Exercise directions:
All that is needed is the line containing "brown cutting board [167,126,300,190]" together with each line after it, transcribed exactly to the end of the records.
*** Opening of Records shown ***
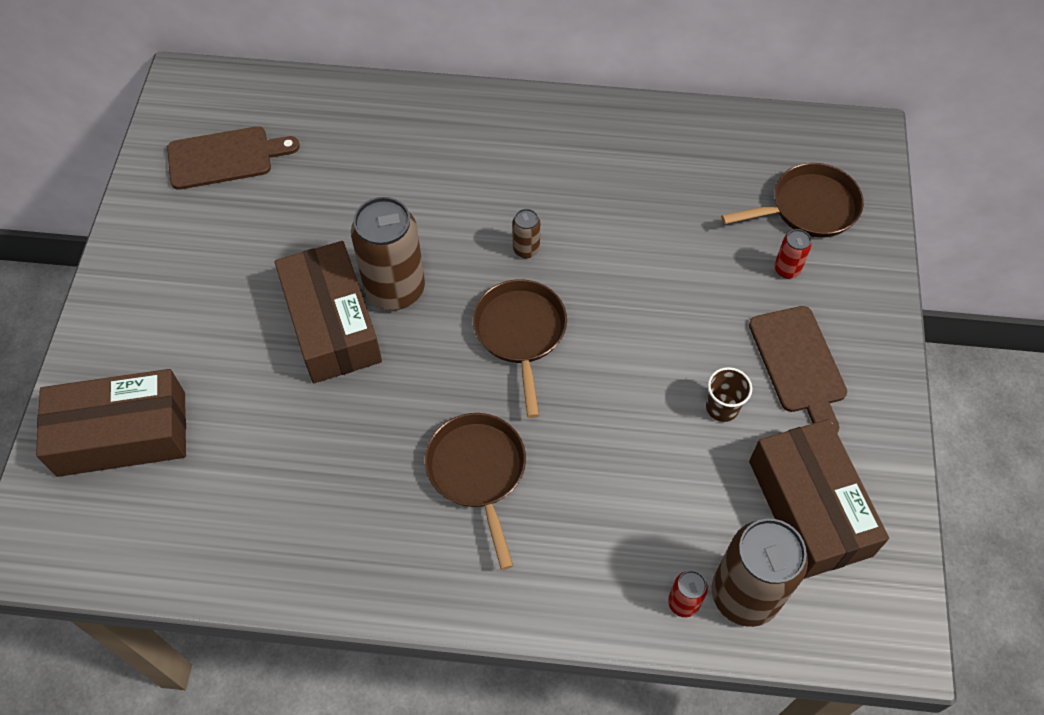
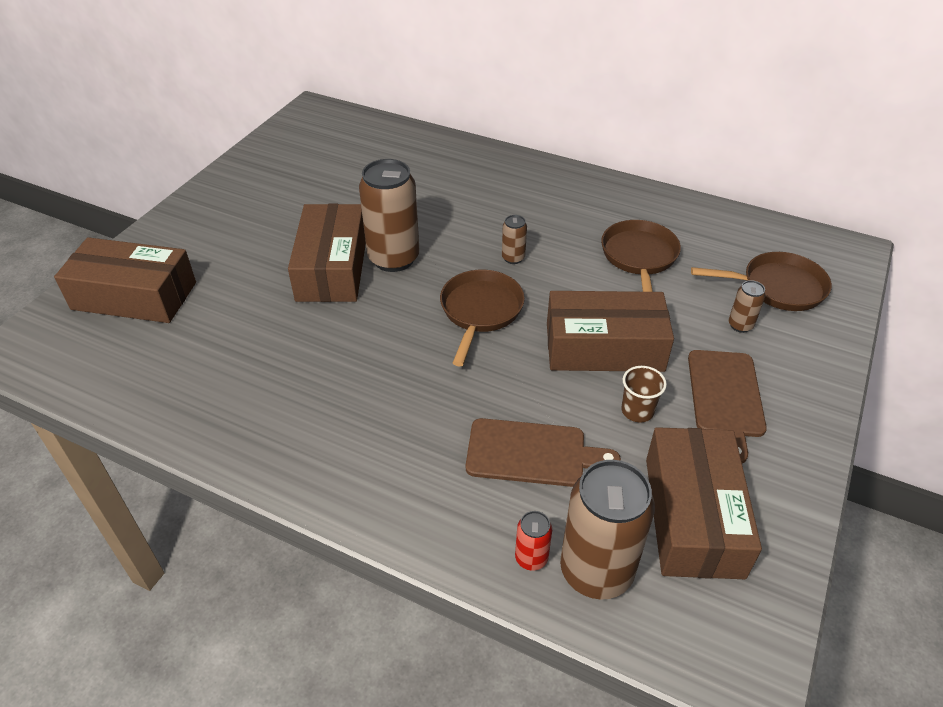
camera: 20 degrees right, 15 degrees down
brown cutting board [167,126,300,190] -> brown cutting board moved to [466,418,621,487]
brown pan [425,413,526,570] -> brown pan moved to [601,220,681,292]
red can [774,229,811,279] -> brown can [729,280,765,333]
none -> brown box [547,291,674,372]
*** Close of Records shown ***
Task solution:
brown cutting board [167,126,300,190] -> brown cutting board moved to [466,418,621,487]
brown pan [425,413,526,570] -> brown pan moved to [601,220,681,292]
red can [774,229,811,279] -> brown can [729,280,765,333]
none -> brown box [547,291,674,372]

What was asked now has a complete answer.